[Listed records — start]

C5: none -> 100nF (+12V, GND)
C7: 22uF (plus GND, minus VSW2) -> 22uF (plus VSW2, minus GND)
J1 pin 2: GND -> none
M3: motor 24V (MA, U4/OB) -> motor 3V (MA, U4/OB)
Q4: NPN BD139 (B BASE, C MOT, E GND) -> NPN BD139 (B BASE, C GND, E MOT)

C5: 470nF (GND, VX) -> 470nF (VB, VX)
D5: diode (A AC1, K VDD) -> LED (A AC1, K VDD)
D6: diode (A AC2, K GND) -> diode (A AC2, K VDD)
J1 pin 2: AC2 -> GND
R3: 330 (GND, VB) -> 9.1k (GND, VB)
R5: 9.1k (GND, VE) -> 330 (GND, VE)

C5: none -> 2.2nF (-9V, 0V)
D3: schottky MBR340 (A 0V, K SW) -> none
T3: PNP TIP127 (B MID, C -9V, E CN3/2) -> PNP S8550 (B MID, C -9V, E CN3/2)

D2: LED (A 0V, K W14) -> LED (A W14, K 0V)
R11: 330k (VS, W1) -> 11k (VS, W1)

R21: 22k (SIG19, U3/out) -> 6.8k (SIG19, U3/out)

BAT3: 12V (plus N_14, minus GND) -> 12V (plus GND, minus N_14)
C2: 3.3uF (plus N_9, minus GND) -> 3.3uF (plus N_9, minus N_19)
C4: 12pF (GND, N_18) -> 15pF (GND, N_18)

[Listed records — finish]

Work to be completed: Beginning at the line with "D6: diode (A" and ending at the line with "R11: 330k (VS, W1) -> 11k (VS, W1)", reproduce each line of the data above exactly, and add no other lines.

Answer to this task:
D6: diode (A AC2, K GND) -> diode (A AC2, K VDD)
J1 pin 2: AC2 -> GND
R3: 330 (GND, VB) -> 9.1k (GND, VB)
R5: 9.1k (GND, VE) -> 330 (GND, VE)

C5: none -> 2.2nF (-9V, 0V)
D3: schottky MBR340 (A 0V, K SW) -> none
T3: PNP TIP127 (B MID, C -9V, E CN3/2) -> PNP S8550 (B MID, C -9V, E CN3/2)

D2: LED (A 0V, K W14) -> LED (A W14, K 0V)
R11: 330k (VS, W1) -> 11k (VS, W1)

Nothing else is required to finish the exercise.